Records provided:
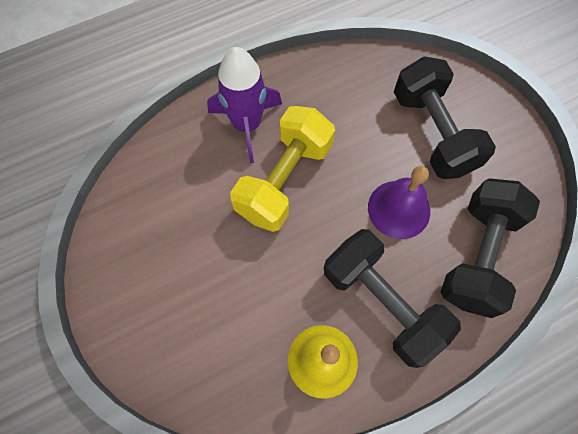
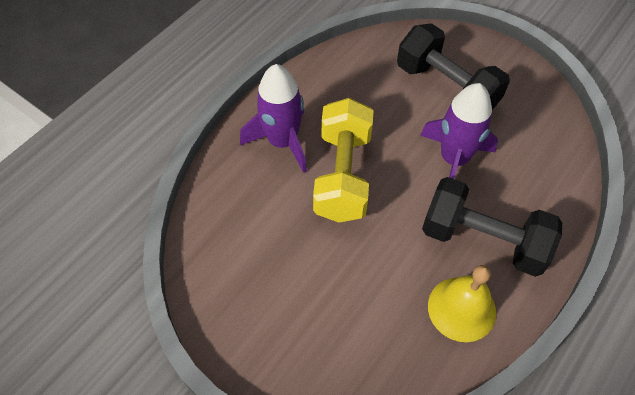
camera: 25 degrees left, 10 degrees down
purple bell [368,166,430,239] -> purple rocket [420,83,498,179]
black dumbbell [441,178,540,318] -> none

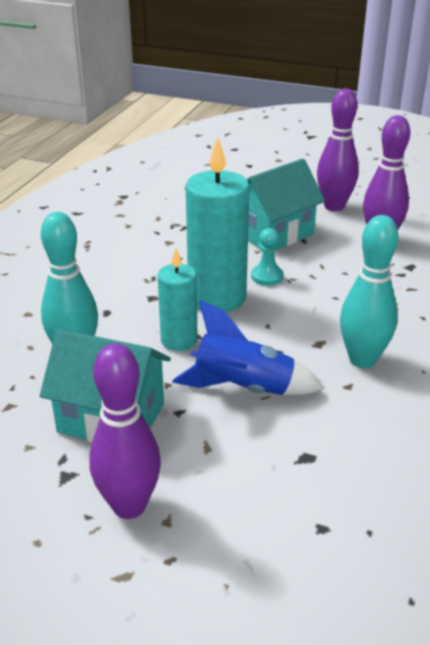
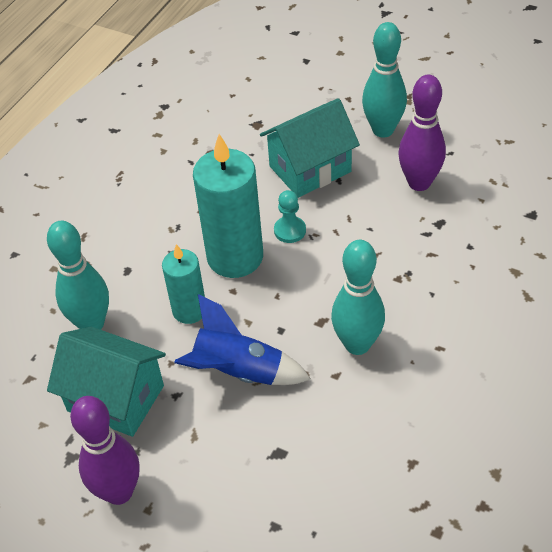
camera: 10 degrees right, 15 degrees up
purple bowling pin [317,88,359,211] -> turquoise bowling pin [362,22,407,138]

Work order: Except for the pictures, print the data above exactly.

Solution to this task:
camera: 25 degrees left, 10 degrees down
purple bell [368,166,430,239] -> purple rocket [420,83,498,179]
black dumbbell [441,178,540,318] -> none

camera: 10 degrees right, 15 degrees up
purple bowling pin [317,88,359,211] -> turquoise bowling pin [362,22,407,138]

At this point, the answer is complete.